> Task details
In full and exactly, reproduce the entries below, but omit the pictures.

<<<<

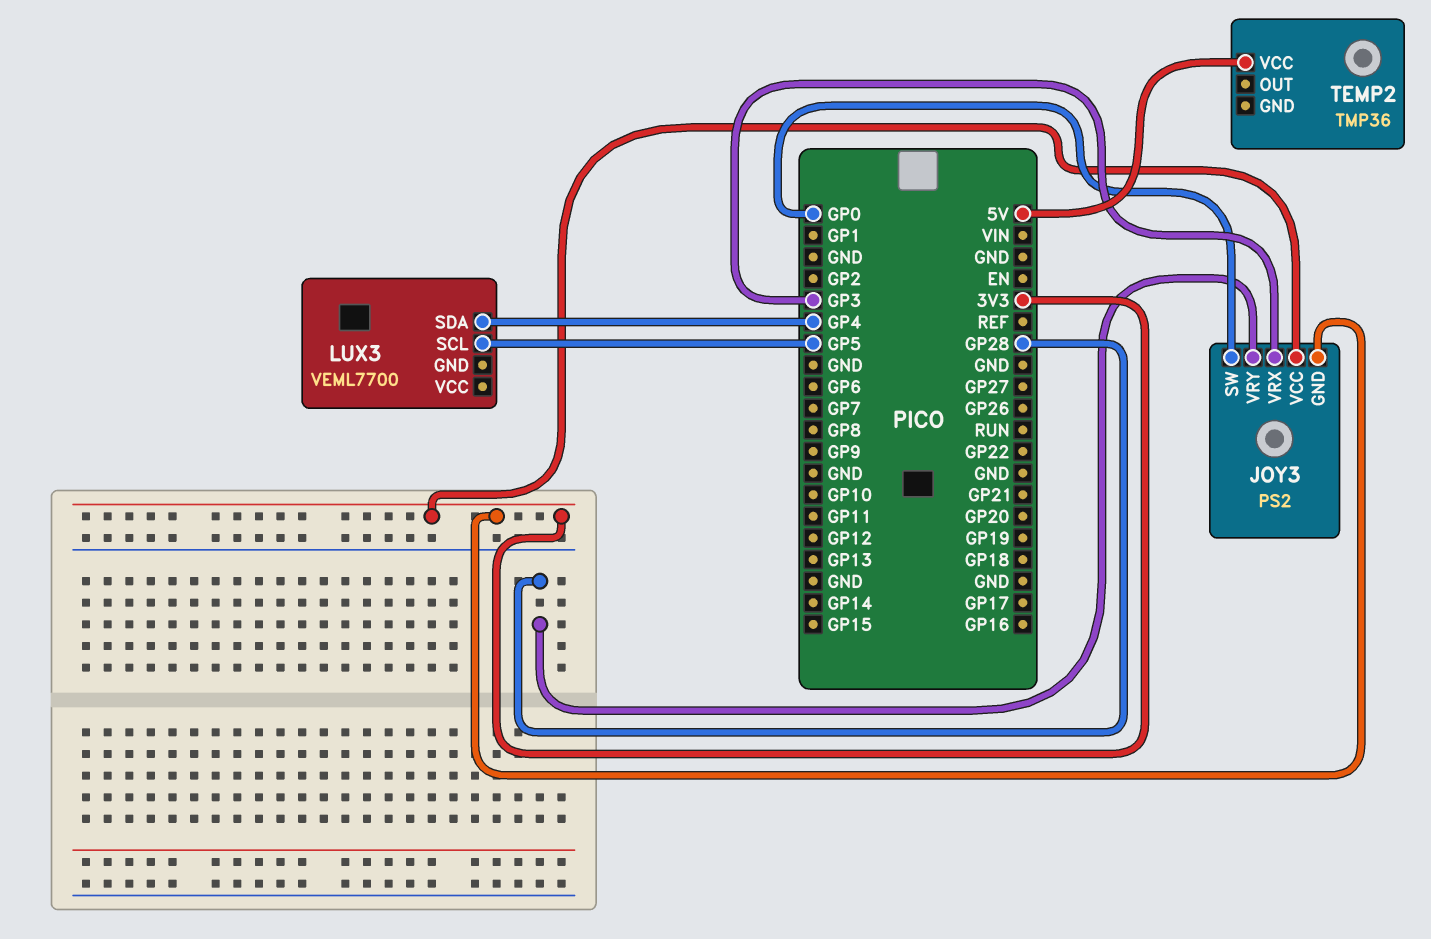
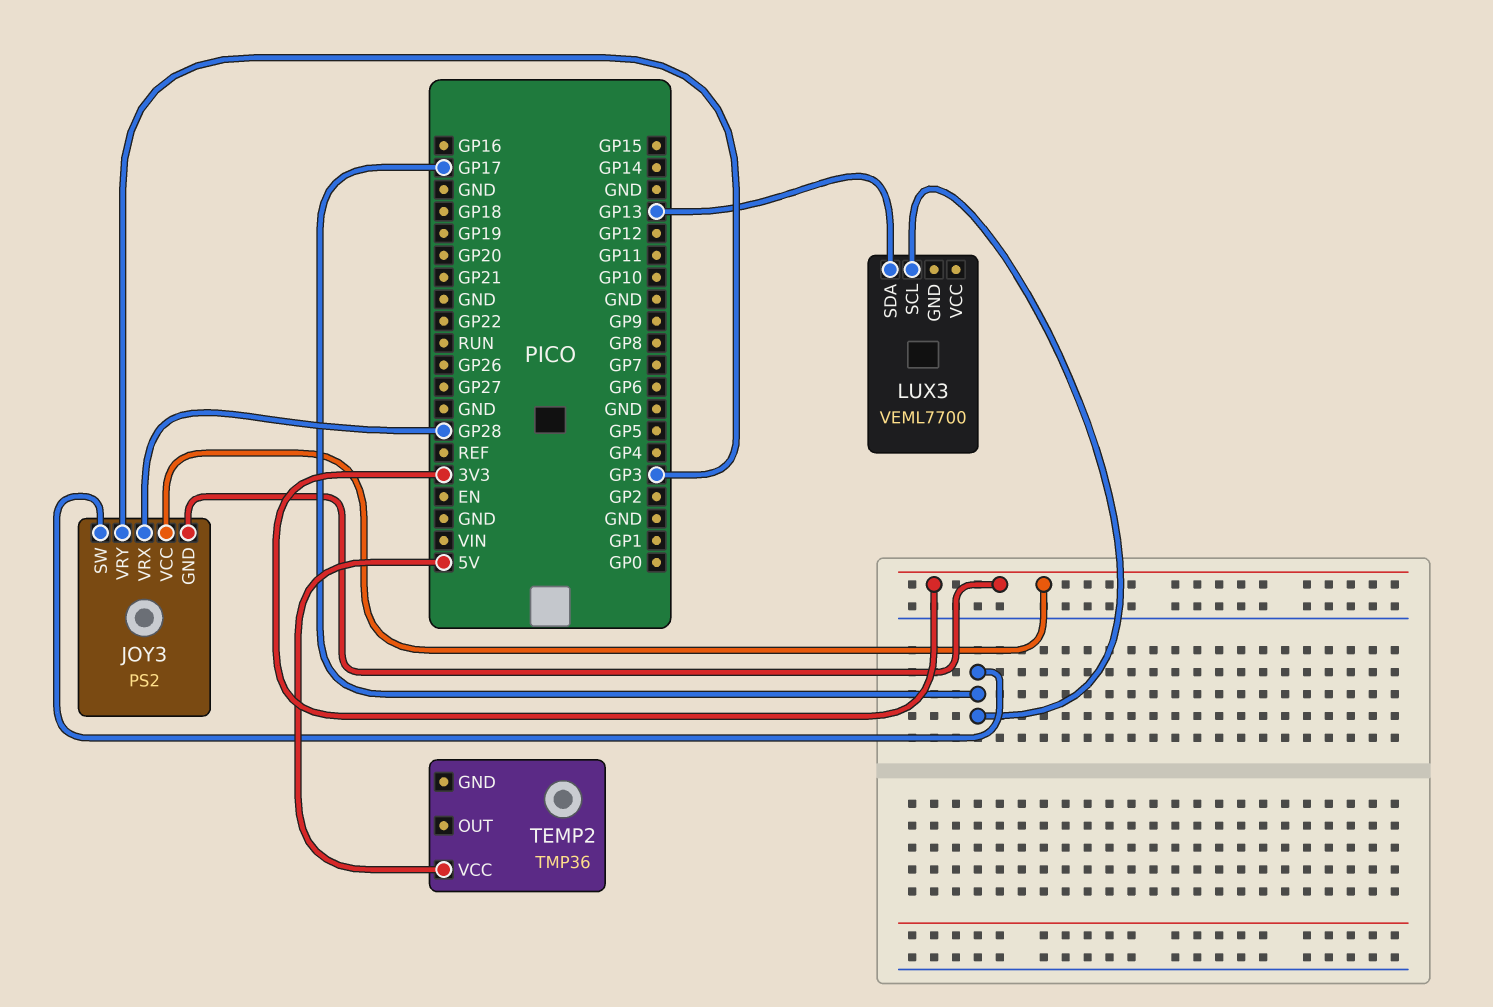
JOY3 pin SW: GP0 -> GP17
JOY3 pin VRX: GP3 -> GP28
JOY3 pin VRY: GP28 -> GP3
LUX3 pin SCL: GP5 -> GP17
LUX3 pin SDA: GP4 -> GP13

>>>>

> Exercise response
JOY3 pin SW: GP0 -> GP17
JOY3 pin VRX: GP3 -> GP28
JOY3 pin VRY: GP28 -> GP3
LUX3 pin SCL: GP5 -> GP17
LUX3 pin SDA: GP4 -> GP13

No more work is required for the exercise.